- [Work order]
The reply should hold every line of the data, unchanged and complete.
[Opening Records for the exercise section]
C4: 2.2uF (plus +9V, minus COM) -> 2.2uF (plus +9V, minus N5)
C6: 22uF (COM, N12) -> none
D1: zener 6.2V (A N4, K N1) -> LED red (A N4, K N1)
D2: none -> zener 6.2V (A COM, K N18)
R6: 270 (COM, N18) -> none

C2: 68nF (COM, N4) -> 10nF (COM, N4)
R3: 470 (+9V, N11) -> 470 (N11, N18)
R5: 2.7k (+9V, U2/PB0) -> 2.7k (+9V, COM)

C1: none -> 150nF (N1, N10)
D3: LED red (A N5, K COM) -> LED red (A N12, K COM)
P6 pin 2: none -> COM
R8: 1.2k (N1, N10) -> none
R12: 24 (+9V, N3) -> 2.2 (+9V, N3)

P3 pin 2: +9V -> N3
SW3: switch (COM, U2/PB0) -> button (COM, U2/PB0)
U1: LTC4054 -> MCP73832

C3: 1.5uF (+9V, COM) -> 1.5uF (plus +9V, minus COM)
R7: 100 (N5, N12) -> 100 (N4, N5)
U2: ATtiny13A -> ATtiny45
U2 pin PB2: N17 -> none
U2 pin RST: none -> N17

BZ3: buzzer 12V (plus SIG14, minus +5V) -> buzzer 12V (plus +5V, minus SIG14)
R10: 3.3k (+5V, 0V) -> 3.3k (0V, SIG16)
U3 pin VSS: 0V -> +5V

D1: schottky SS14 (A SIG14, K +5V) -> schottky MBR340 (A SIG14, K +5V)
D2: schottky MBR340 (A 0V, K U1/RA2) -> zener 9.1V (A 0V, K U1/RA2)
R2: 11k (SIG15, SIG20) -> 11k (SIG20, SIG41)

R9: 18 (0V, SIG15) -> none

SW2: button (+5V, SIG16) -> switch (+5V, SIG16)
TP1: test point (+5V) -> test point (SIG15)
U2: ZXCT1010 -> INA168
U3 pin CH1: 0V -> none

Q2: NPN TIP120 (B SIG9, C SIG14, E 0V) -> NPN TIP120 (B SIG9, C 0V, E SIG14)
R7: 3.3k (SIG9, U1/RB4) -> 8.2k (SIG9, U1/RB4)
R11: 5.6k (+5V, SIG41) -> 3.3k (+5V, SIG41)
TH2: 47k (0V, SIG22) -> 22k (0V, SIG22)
[Closing Records for the exercise section]
- [Solution to the problem]
C4: 2.2uF (plus +9V, minus COM) -> 2.2uF (plus +9V, minus N5)
C6: 22uF (COM, N12) -> none
D1: zener 6.2V (A N4, K N1) -> LED red (A N4, K N1)
D2: none -> zener 6.2V (A COM, K N18)
R6: 270 (COM, N18) -> none

C2: 68nF (COM, N4) -> 10nF (COM, N4)
R3: 470 (+9V, N11) -> 470 (N11, N18)
R5: 2.7k (+9V, U2/PB0) -> 2.7k (+9V, COM)

C1: none -> 150nF (N1, N10)
D3: LED red (A N5, K COM) -> LED red (A N12, K COM)
P6 pin 2: none -> COM
R8: 1.2k (N1, N10) -> none
R12: 24 (+9V, N3) -> 2.2 (+9V, N3)

P3 pin 2: +9V -> N3
SW3: switch (COM, U2/PB0) -> button (COM, U2/PB0)
U1: LTC4054 -> MCP73832

C3: 1.5uF (+9V, COM) -> 1.5uF (plus +9V, minus COM)
R7: 100 (N5, N12) -> 100 (N4, N5)
U2: ATtiny13A -> ATtiny45
U2 pin PB2: N17 -> none
U2 pin RST: none -> N17

BZ3: buzzer 12V (plus SIG14, minus +5V) -> buzzer 12V (plus +5V, minus SIG14)
R10: 3.3k (+5V, 0V) -> 3.3k (0V, SIG16)
U3 pin VSS: 0V -> +5V

D1: schottky SS14 (A SIG14, K +5V) -> schottky MBR340 (A SIG14, K +5V)
D2: schottky MBR340 (A 0V, K U1/RA2) -> zener 9.1V (A 0V, K U1/RA2)
R2: 11k (SIG15, SIG20) -> 11k (SIG20, SIG41)

R9: 18 (0V, SIG15) -> none

SW2: button (+5V, SIG16) -> switch (+5V, SIG16)
TP1: test point (+5V) -> test point (SIG15)
U2: ZXCT1010 -> INA168
U3 pin CH1: 0V -> none

Q2: NPN TIP120 (B SIG9, C SIG14, E 0V) -> NPN TIP120 (B SIG9, C 0V, E SIG14)
R7: 3.3k (SIG9, U1/RB4) -> 8.2k (SIG9, U1/RB4)
R11: 5.6k (+5V, SIG41) -> 3.3k (+5V, SIG41)
TH2: 47k (0V, SIG22) -> 22k (0V, SIG22)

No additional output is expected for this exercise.